Problem statement: Your answer should be every line below that includes the word "black".

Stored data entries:
• • • • •

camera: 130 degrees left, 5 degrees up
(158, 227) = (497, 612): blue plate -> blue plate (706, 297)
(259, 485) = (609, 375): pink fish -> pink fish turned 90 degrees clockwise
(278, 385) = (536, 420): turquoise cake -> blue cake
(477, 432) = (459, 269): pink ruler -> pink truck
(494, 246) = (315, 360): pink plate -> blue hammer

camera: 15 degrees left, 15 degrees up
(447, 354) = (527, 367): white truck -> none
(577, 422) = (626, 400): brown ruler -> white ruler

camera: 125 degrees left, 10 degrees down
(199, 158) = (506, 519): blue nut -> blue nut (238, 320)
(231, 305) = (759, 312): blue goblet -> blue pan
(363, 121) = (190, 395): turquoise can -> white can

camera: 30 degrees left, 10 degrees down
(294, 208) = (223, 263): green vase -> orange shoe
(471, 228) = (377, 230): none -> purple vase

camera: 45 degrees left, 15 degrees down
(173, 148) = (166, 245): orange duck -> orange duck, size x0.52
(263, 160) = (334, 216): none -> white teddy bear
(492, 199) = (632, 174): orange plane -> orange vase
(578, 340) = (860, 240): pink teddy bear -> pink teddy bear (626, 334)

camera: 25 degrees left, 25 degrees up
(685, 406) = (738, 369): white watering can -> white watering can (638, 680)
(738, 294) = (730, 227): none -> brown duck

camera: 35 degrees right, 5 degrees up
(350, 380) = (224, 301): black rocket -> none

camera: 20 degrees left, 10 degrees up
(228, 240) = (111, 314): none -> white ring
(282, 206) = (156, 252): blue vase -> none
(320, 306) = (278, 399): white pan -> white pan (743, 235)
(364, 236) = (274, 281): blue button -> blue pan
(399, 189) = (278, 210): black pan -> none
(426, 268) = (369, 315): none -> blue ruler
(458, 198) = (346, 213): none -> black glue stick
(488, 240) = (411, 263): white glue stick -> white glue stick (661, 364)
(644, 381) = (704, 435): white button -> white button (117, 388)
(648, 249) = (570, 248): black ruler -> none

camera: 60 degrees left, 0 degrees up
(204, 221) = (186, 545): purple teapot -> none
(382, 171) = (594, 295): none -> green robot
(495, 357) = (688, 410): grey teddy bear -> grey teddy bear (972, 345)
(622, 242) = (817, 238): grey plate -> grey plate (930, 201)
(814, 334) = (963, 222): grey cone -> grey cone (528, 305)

• • • • •

Task result:
(350, 380) = (224, 301): black rocket -> none
(399, 189) = (278, 210): black pan -> none
(458, 198) = (346, 213): none -> black glue stick
(648, 249) = (570, 248): black ruler -> none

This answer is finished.